Segment Open

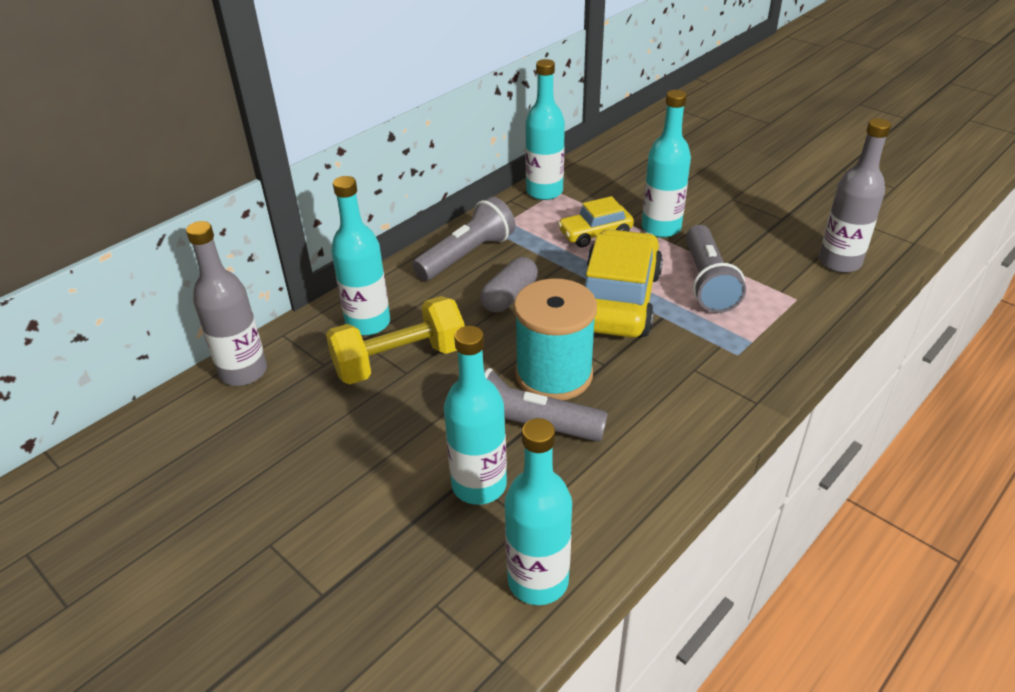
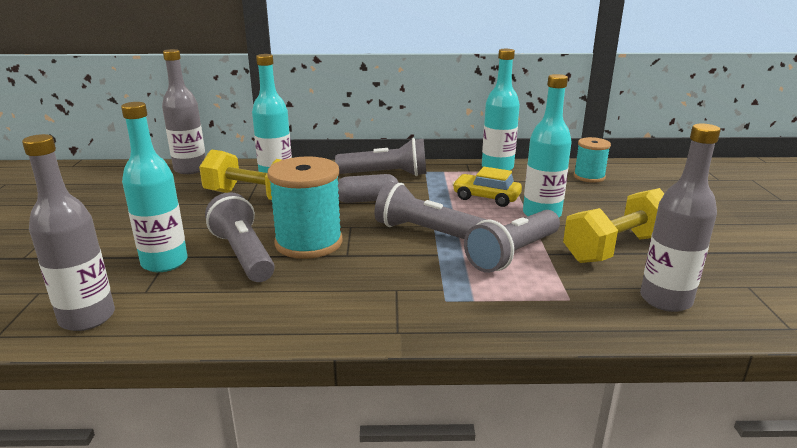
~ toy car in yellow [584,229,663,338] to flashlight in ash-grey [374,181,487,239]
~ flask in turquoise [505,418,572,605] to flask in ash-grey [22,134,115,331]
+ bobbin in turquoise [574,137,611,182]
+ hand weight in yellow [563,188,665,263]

Segment Closed

Work to complete: Line by line, write out the data above exactly, without the pictures.

Response below:
~ toy car in yellow [584,229,663,338] to flashlight in ash-grey [374,181,487,239]
~ flask in turquoise [505,418,572,605] to flask in ash-grey [22,134,115,331]
+ bobbin in turquoise [574,137,611,182]
+ hand weight in yellow [563,188,665,263]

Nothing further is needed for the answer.